TASK DESCRIPTION -> Scan the listing below for the string "degrees" and copy each line where it turns up.

<<<<

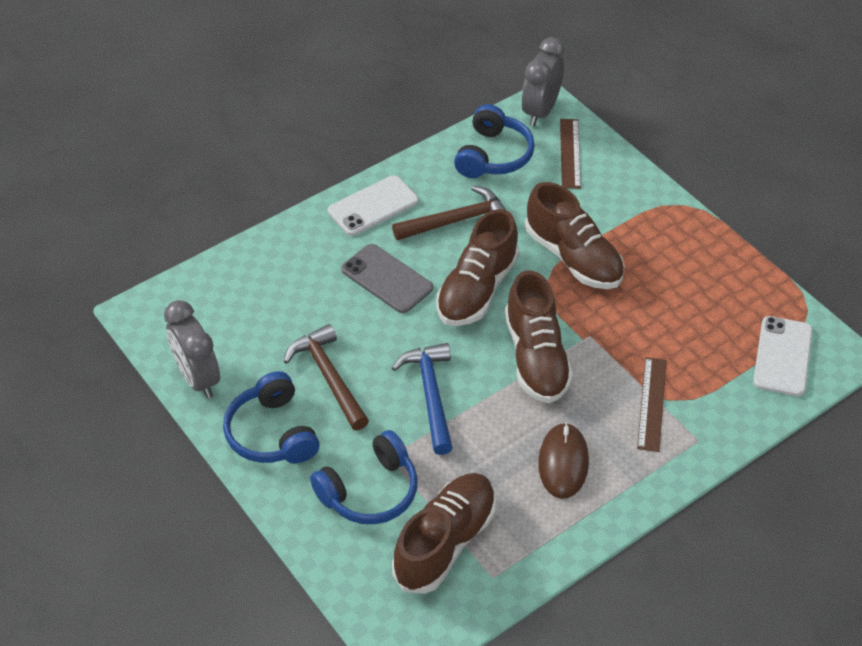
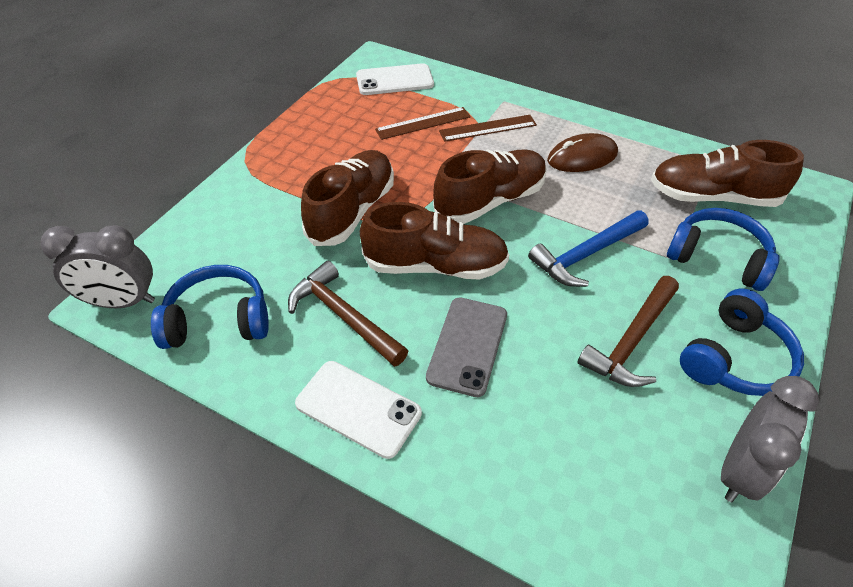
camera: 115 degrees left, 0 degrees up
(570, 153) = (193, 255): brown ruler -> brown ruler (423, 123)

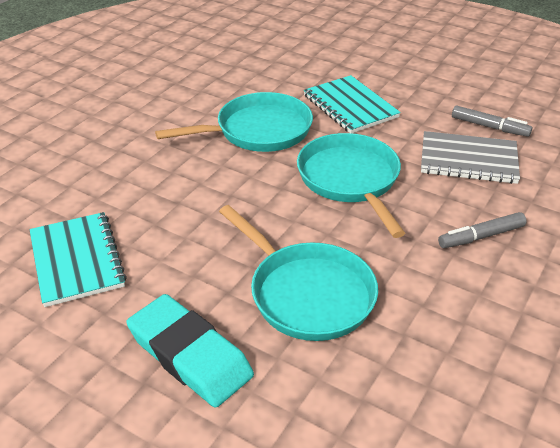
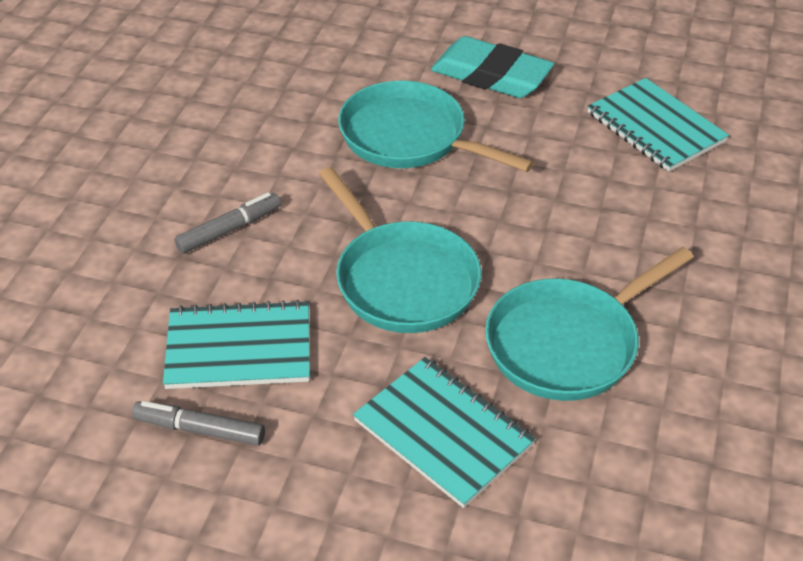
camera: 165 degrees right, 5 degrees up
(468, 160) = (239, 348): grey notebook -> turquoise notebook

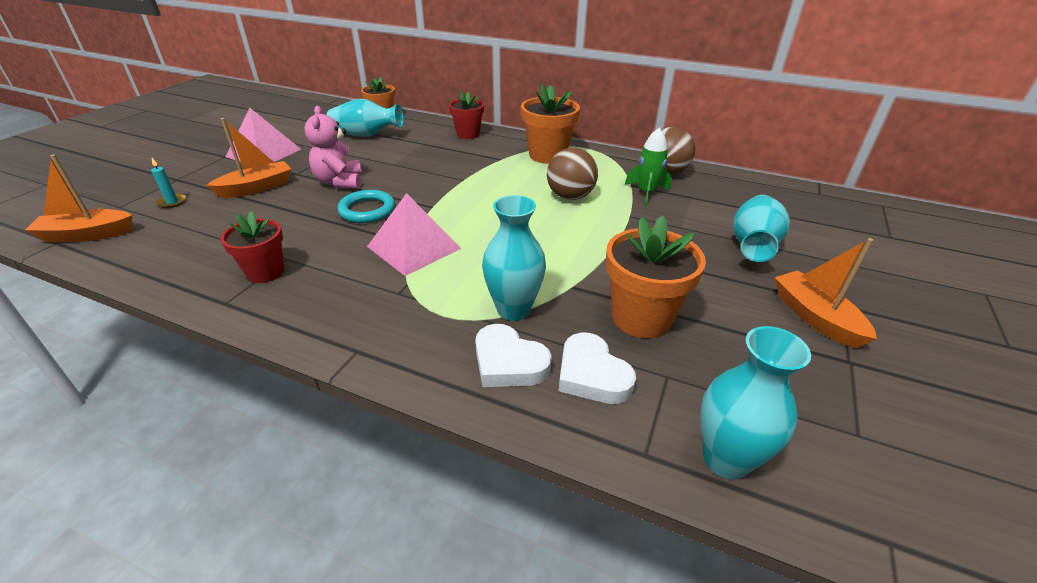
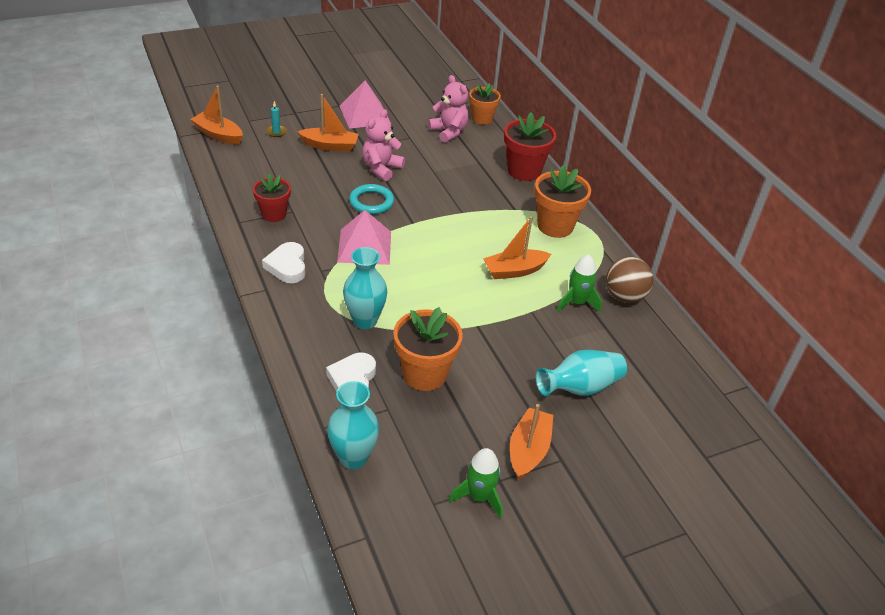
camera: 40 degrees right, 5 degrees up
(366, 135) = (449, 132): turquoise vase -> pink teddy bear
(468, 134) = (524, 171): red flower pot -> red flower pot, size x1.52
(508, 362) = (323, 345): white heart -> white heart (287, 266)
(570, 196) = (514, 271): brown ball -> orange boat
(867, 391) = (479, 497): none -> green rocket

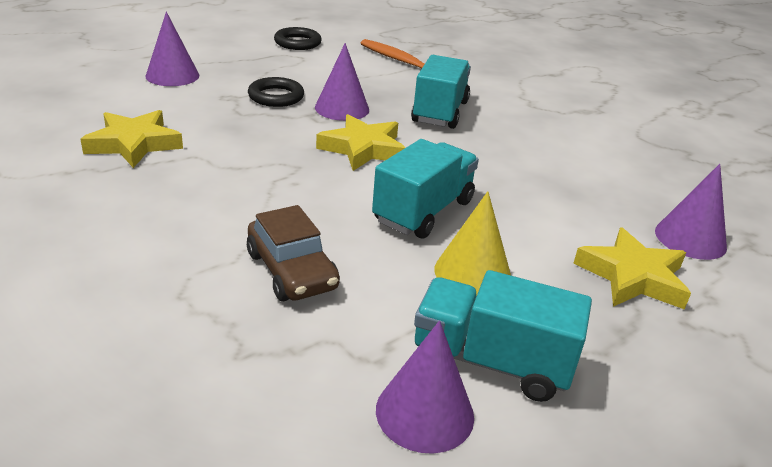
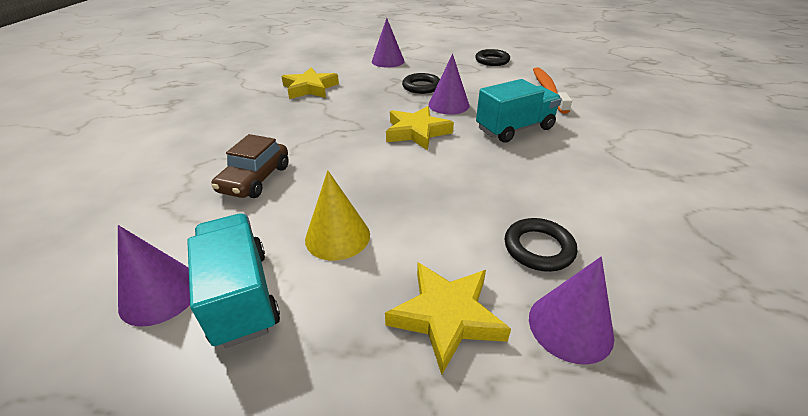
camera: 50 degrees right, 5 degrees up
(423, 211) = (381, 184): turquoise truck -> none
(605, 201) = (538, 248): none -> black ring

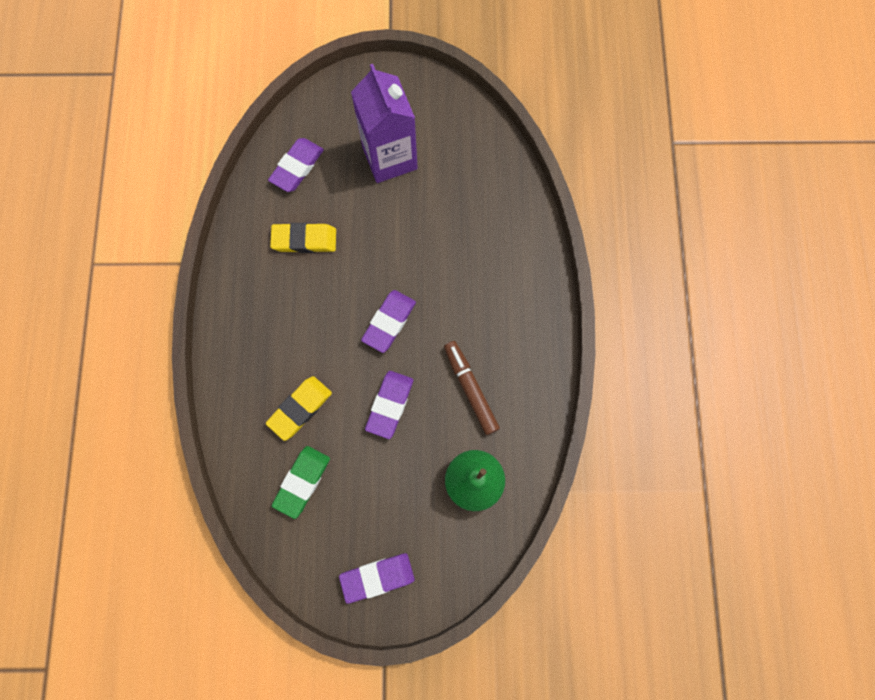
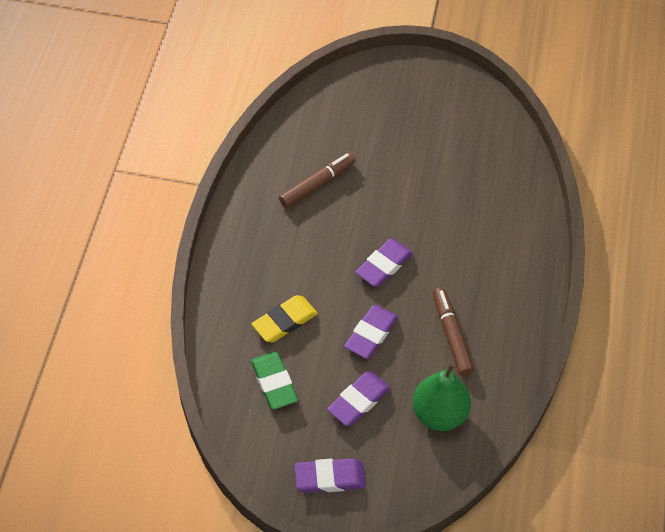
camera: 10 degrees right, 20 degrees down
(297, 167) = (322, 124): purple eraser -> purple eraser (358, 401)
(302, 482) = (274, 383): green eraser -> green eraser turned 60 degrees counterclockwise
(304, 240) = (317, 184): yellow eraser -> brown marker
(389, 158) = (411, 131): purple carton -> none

>>>>

RESPONSE FOR THIS EXERCISE ->
camera: 115 degrees left, 0 degrees up
camera: 165 degrees right, 5 degrees up
camera: 40 degrees right, 5 degrees up
camera: 50 degrees right, 5 degrees up
camera: 10 degrees right, 20 degrees down
(302, 482) = (274, 383): green eraser -> green eraser turned 60 degrees counterclockwise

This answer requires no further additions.